- Exercise goal -
These records contain pictures, which must be left out; copy exactly the lines from the one with "Season Error: [445,488,712,647]" up to and including the one with "preset.sql: [783,573,999,734] ->".

- Supplied entries -

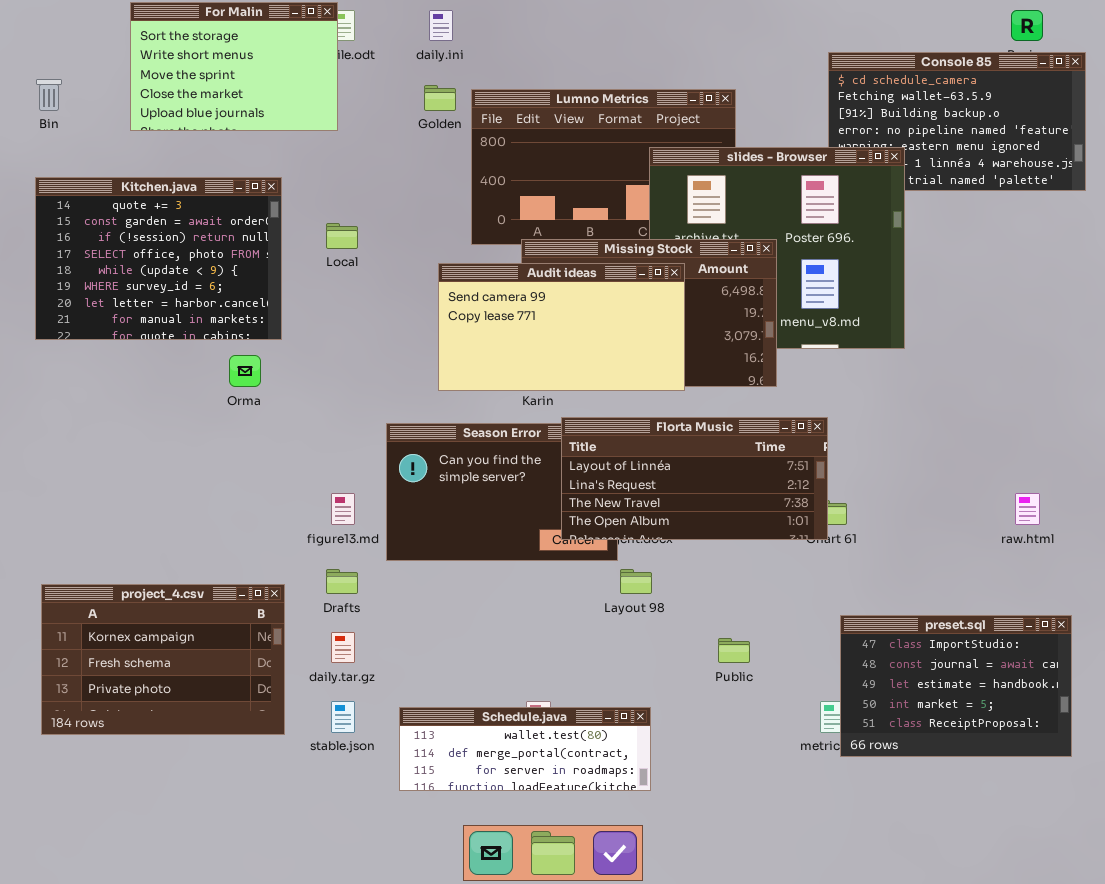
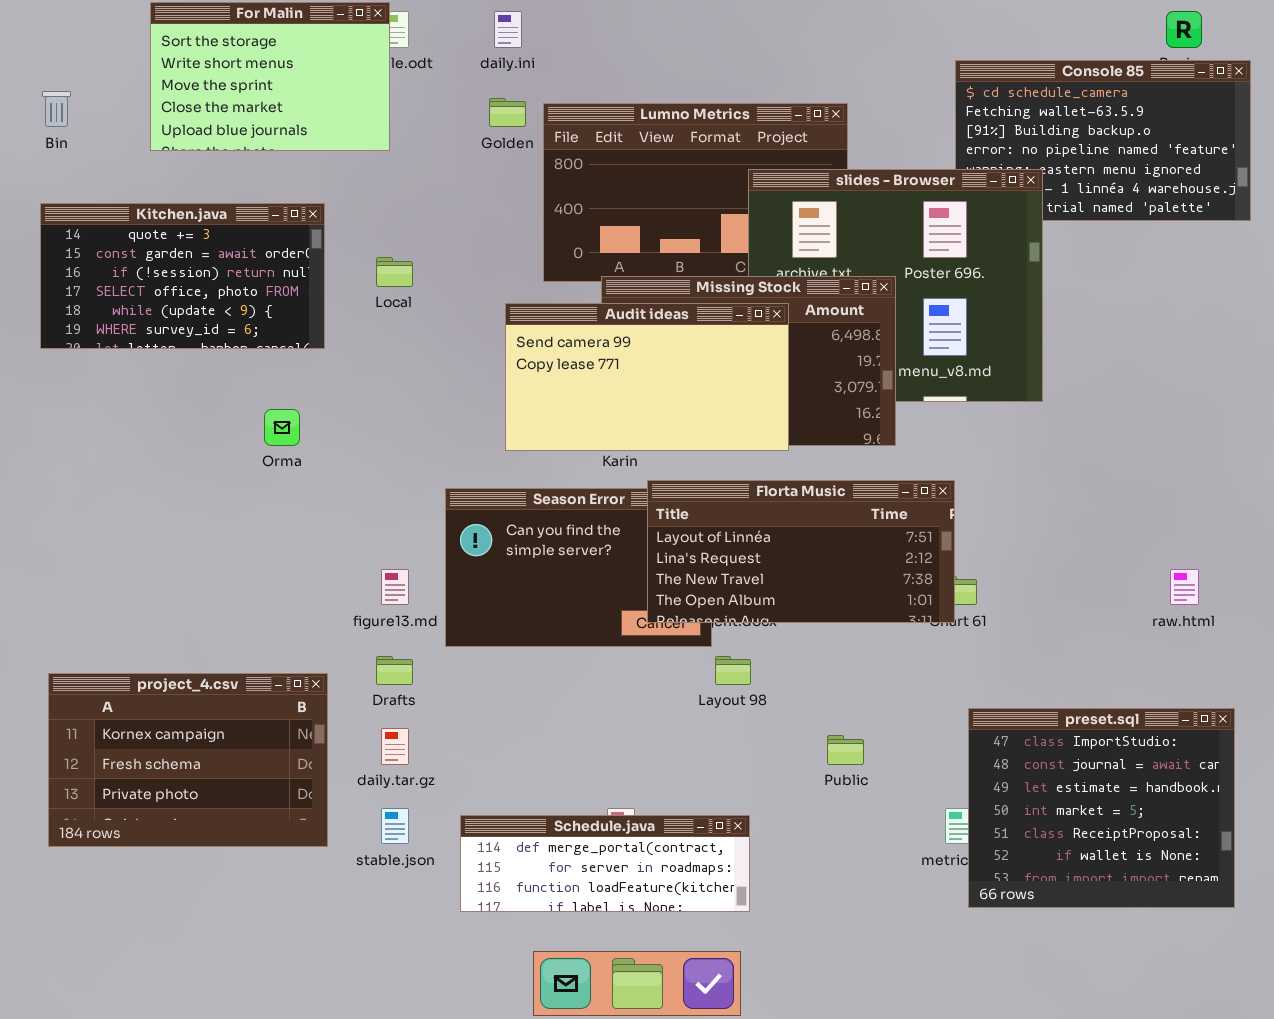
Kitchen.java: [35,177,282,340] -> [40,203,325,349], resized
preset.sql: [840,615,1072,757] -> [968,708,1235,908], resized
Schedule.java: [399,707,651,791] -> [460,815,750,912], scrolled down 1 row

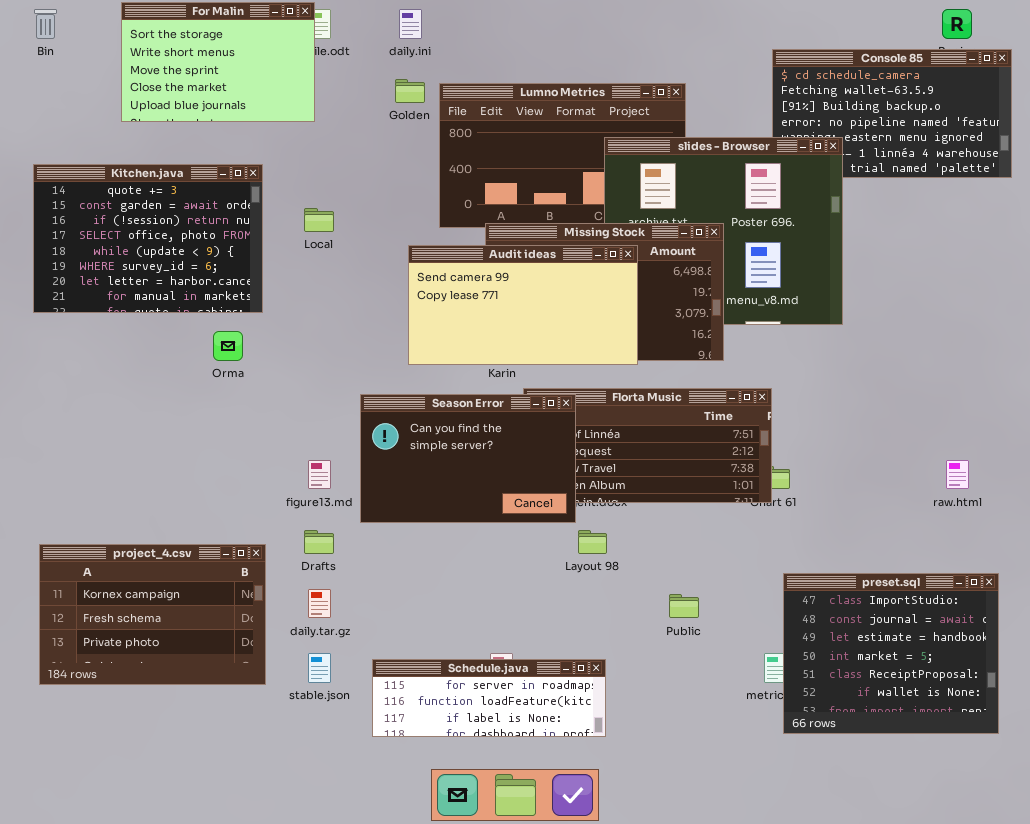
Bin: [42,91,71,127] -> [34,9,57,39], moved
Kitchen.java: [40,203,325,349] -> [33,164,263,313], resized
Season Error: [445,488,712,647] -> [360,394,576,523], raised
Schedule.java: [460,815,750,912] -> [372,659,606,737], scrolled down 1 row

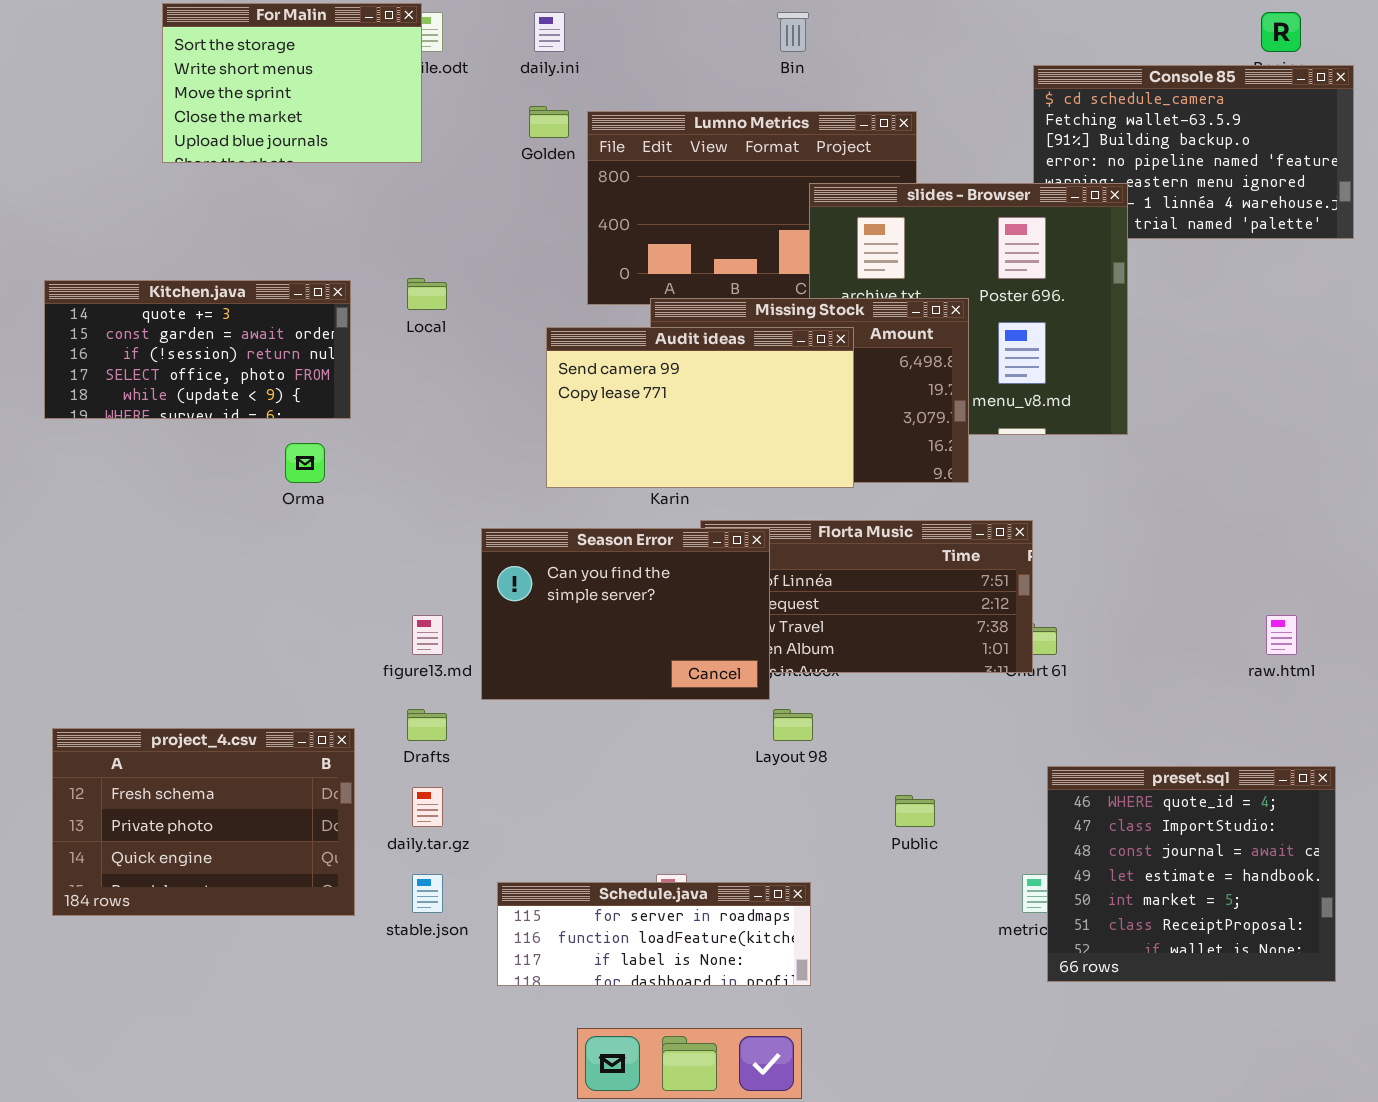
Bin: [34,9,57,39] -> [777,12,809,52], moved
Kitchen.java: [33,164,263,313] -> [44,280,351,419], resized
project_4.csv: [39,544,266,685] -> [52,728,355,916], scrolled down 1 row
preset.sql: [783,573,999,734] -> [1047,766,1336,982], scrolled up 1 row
==
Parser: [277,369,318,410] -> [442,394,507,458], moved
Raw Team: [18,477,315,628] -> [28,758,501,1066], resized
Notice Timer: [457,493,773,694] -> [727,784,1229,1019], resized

- Written solution -
Season Error: [445,488,712,647] -> [360,394,576,523], raised
Schedule.java: [460,815,750,912] -> [372,659,606,737], scrolled down 1 row

Bin: [34,9,57,39] -> [777,12,809,52], moved
Kitchen.java: [33,164,263,313] -> [44,280,351,419], resized
project_4.csv: [39,544,266,685] -> [52,728,355,916], scrolled down 1 row
preset.sql: [783,573,999,734] -> [1047,766,1336,982], scrolled up 1 row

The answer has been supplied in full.